_YOUR OBJECTIVE:_ Could you print every entry below exactly as given?

[INPUT FOR THIS TASK]

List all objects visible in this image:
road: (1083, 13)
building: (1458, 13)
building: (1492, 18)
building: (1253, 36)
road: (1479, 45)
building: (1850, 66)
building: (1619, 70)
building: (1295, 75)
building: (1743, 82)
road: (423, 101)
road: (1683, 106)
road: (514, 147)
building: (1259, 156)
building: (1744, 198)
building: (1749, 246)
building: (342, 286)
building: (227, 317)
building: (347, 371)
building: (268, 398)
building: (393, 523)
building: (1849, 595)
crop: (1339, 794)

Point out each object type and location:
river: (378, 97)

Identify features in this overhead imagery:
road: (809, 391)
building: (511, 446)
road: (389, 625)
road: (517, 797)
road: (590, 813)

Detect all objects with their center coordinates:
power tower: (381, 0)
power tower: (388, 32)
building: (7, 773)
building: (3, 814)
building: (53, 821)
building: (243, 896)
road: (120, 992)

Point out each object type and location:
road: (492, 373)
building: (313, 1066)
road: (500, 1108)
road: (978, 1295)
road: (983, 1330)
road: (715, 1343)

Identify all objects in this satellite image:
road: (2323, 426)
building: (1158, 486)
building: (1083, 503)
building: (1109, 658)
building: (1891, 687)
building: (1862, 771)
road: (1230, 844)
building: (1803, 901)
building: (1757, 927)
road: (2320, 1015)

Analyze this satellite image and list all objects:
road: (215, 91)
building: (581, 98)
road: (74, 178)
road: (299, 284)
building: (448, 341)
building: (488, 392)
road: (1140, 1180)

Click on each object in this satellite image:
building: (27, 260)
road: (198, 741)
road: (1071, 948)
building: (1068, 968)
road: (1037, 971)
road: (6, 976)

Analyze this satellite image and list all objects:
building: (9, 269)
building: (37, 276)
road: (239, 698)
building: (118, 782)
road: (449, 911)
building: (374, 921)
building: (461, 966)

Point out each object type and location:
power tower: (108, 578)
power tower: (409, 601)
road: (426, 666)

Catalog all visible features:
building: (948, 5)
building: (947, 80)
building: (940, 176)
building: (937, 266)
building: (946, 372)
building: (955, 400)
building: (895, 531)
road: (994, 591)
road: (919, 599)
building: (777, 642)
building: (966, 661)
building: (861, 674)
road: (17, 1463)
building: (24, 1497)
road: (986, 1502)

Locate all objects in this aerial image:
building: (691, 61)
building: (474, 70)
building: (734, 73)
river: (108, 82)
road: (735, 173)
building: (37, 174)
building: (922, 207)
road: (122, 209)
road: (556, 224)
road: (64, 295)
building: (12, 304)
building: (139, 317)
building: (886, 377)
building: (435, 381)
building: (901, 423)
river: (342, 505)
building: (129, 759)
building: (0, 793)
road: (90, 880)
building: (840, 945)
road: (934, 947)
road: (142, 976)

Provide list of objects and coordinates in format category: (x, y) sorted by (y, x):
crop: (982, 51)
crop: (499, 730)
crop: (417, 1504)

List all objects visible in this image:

[/INPUT FOR THIS TASK]

_ANSWER BELOW:_
List all objects visible in this image:
road: (1083, 13)
building: (1458, 13)
building: (1492, 18)
building: (1253, 36)
road: (1479, 45)
building: (1850, 66)
building: (1619, 70)
building: (1295, 75)
building: (1743, 82)
road: (423, 101)
road: (1683, 106)
road: (514, 147)
building: (1259, 156)
building: (1744, 198)
building: (1749, 246)
building: (342, 286)
building: (227, 317)
building: (347, 371)
building: (268, 398)
building: (393, 523)
building: (1849, 595)
crop: (1339, 794)

Point out each object type and location:
river: (378, 97)

Identify features in this overhead imagery:
road: (809, 391)
building: (511, 446)
road: (389, 625)
road: (517, 797)
road: (590, 813)

Detect all objects with their center coordinates:
power tower: (381, 0)
power tower: (388, 32)
building: (7, 773)
building: (3, 814)
building: (53, 821)
building: (243, 896)
road: (120, 992)

Point out each object type and location:
road: (492, 373)
building: (313, 1066)
road: (500, 1108)
road: (978, 1295)
road: (983, 1330)
road: (715, 1343)

Identify all objects in this satellite image:
road: (2323, 426)
building: (1158, 486)
building: (1083, 503)
building: (1109, 658)
building: (1891, 687)
building: (1862, 771)
road: (1230, 844)
building: (1803, 901)
building: (1757, 927)
road: (2320, 1015)

Analyze this satellite image and list all objects:
road: (215, 91)
building: (581, 98)
road: (74, 178)
road: (299, 284)
building: (448, 341)
building: (488, 392)
road: (1140, 1180)

Click on each object in this satellite image:
building: (27, 260)
road: (198, 741)
road: (1071, 948)
building: (1068, 968)
road: (1037, 971)
road: (6, 976)

Analyze this satellite image and list all objects:
building: (9, 269)
building: (37, 276)
road: (239, 698)
building: (118, 782)
road: (449, 911)
building: (374, 921)
building: (461, 966)

Point out each object type and location:
power tower: (108, 578)
power tower: (409, 601)
road: (426, 666)

Catalog all visible features:
building: (948, 5)
building: (947, 80)
building: (940, 176)
building: (937, 266)
building: (946, 372)
building: (955, 400)
building: (895, 531)
road: (994, 591)
road: (919, 599)
building: (777, 642)
building: (966, 661)
building: (861, 674)
road: (17, 1463)
building: (24, 1497)
road: (986, 1502)

Locate all objects in this aerial image:
building: (691, 61)
building: (474, 70)
building: (734, 73)
river: (108, 82)
road: (735, 173)
building: (37, 174)
building: (922, 207)
road: (122, 209)
road: (556, 224)
road: (64, 295)
building: (12, 304)
building: (139, 317)
building: (886, 377)
building: (435, 381)
building: (901, 423)
river: (342, 505)
building: (129, 759)
building: (0, 793)
road: (90, 880)
building: (840, 945)
road: (934, 947)
road: (142, 976)

Provide list of objects and coordinates in format category: (x, y) sorted by (y, x):
crop: (982, 51)
crop: (499, 730)
crop: (417, 1504)

List all objects visible in this image:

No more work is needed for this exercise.